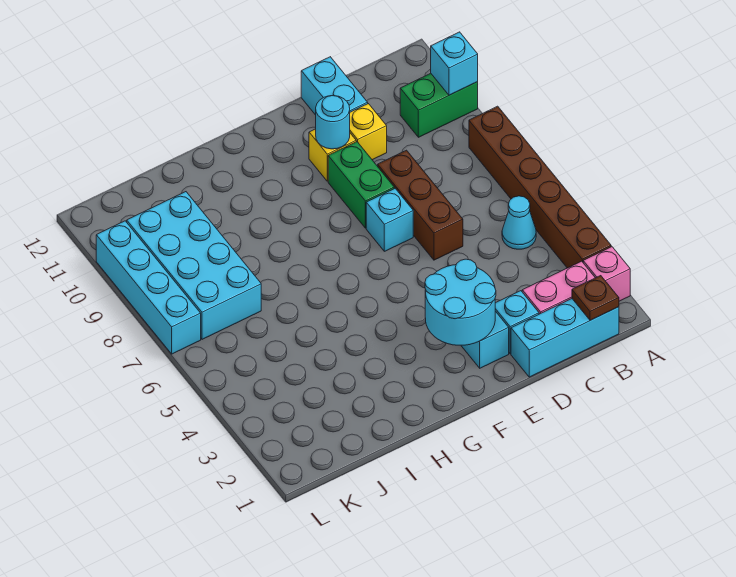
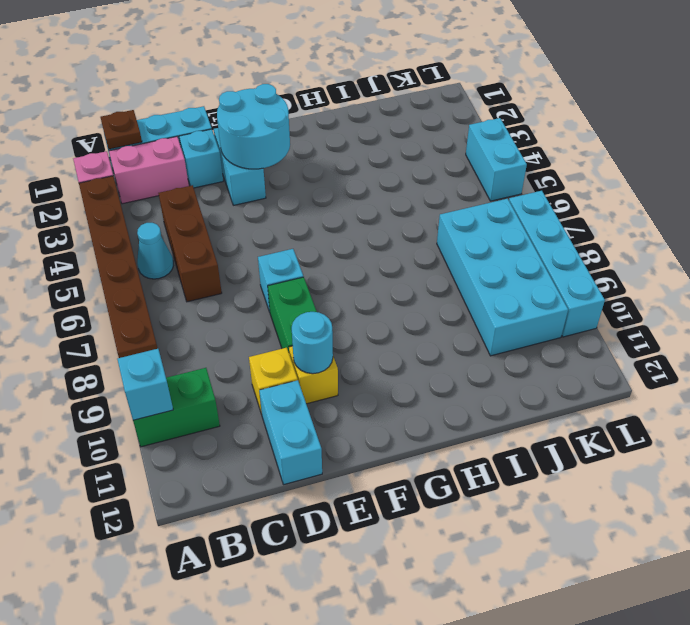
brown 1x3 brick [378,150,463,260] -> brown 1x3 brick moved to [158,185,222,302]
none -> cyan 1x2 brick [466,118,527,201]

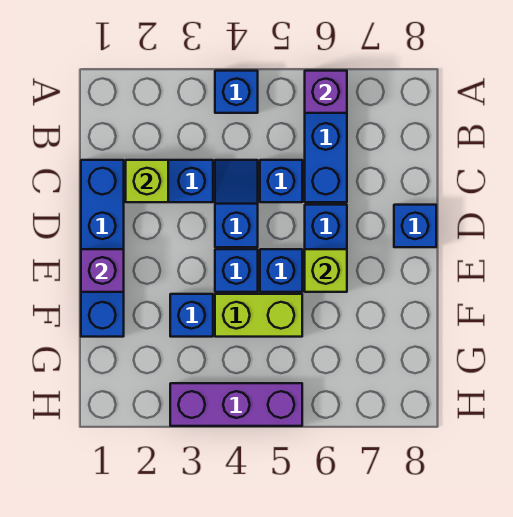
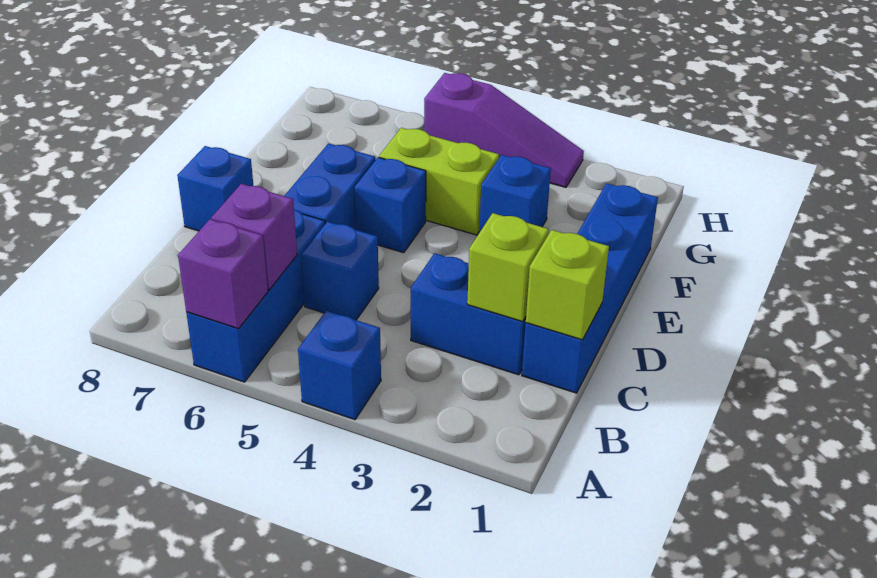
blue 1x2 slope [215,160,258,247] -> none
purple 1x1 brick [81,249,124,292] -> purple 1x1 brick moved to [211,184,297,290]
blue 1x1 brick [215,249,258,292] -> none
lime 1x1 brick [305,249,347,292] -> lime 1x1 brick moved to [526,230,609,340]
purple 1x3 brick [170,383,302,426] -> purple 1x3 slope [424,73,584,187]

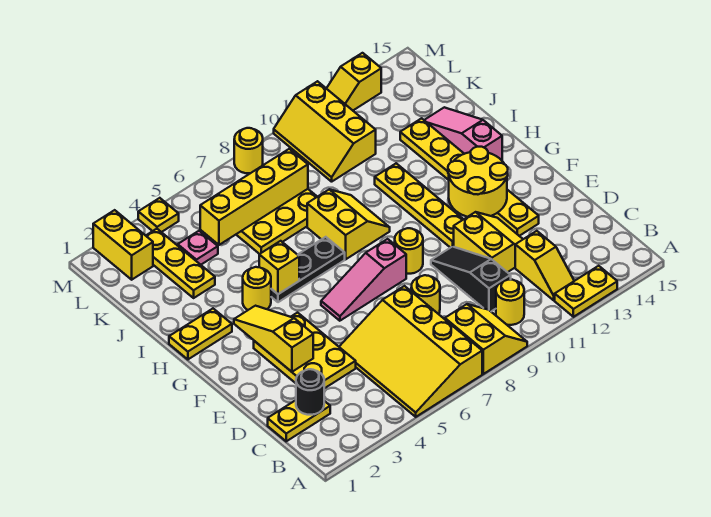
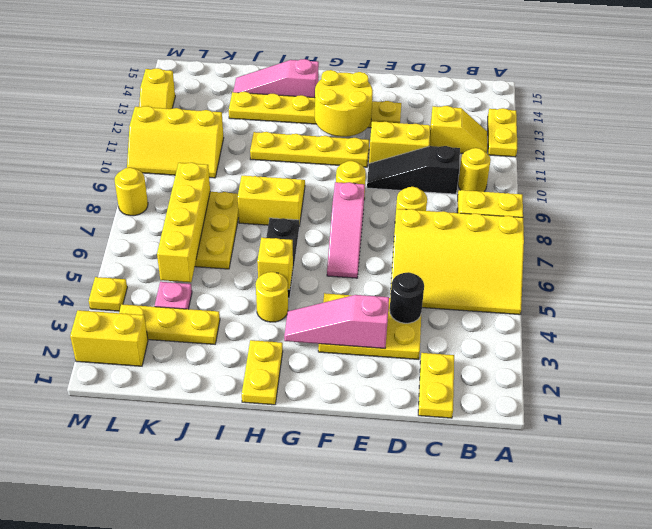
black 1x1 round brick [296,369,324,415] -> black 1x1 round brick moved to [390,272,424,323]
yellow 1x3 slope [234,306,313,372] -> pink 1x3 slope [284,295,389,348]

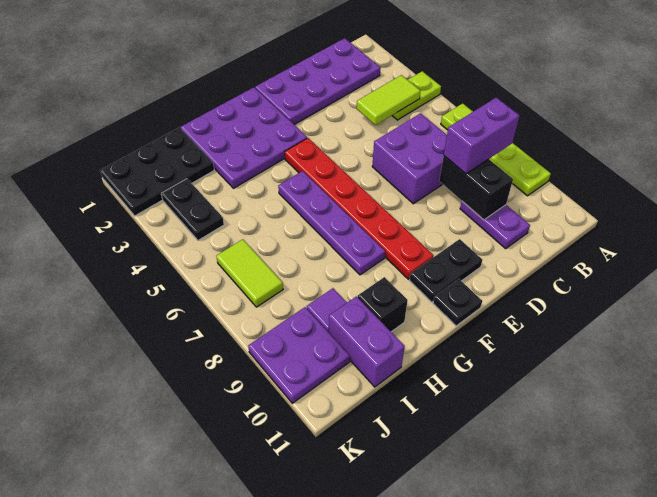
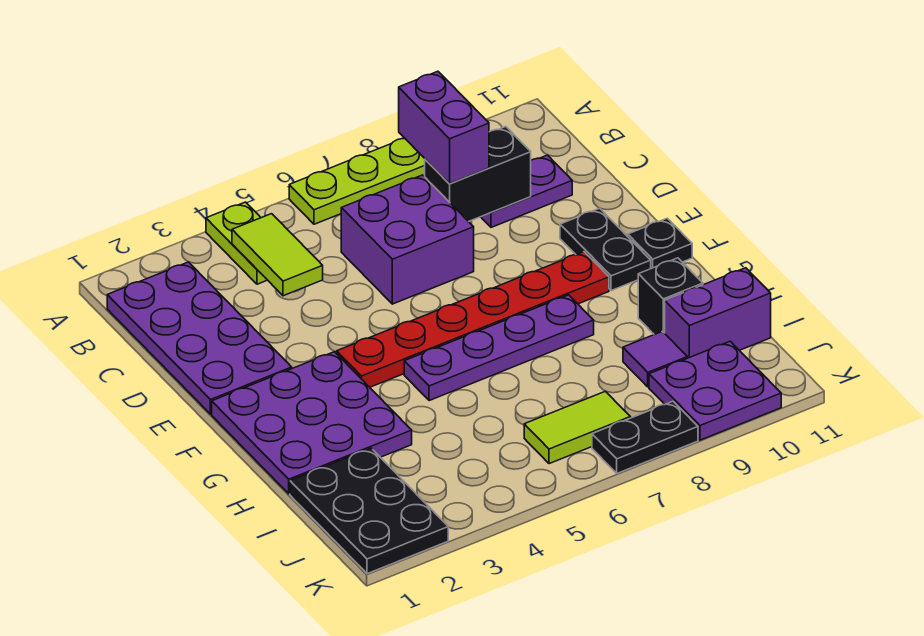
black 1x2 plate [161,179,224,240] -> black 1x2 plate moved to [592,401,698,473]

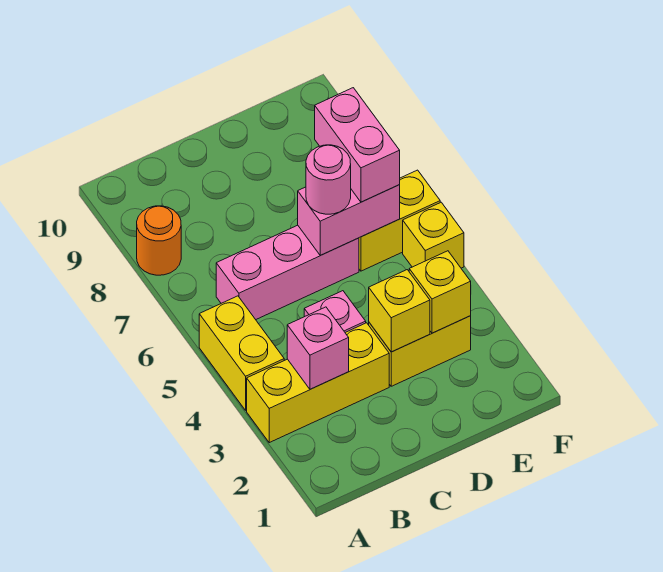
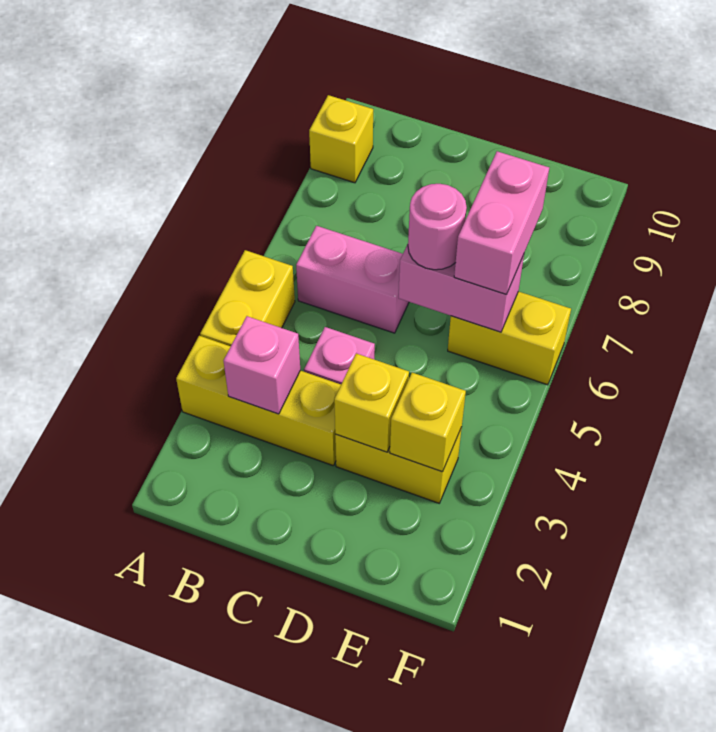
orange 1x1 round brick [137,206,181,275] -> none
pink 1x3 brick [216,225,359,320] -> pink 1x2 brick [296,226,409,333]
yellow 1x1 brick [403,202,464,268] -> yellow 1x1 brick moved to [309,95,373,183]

○ ○ ○ ○

YOUR OBJECTIVE:
Give the entries again exactly. Pictures stay out.

RESPONSE:
brown 1x3 brick [378,150,463,260] -> brown 1x3 brick moved to [158,185,222,302]
none -> cyan 1x2 brick [466,118,527,201]

blue 1x2 slope [215,160,258,247] -> none
purple 1x1 brick [81,249,124,292] -> purple 1x1 brick moved to [211,184,297,290]
blue 1x1 brick [215,249,258,292] -> none
lime 1x1 brick [305,249,347,292] -> lime 1x1 brick moved to [526,230,609,340]
purple 1x3 brick [170,383,302,426] -> purple 1x3 slope [424,73,584,187]

black 1x1 round brick [296,369,324,415] -> black 1x1 round brick moved to [390,272,424,323]
yellow 1x3 slope [234,306,313,372] -> pink 1x3 slope [284,295,389,348]

black 1x2 plate [161,179,224,240] -> black 1x2 plate moved to [592,401,698,473]

orange 1x1 round brick [137,206,181,275] -> none
pink 1x3 brick [216,225,359,320] -> pink 1x2 brick [296,226,409,333]
yellow 1x1 brick [403,202,464,268] -> yellow 1x1 brick moved to [309,95,373,183]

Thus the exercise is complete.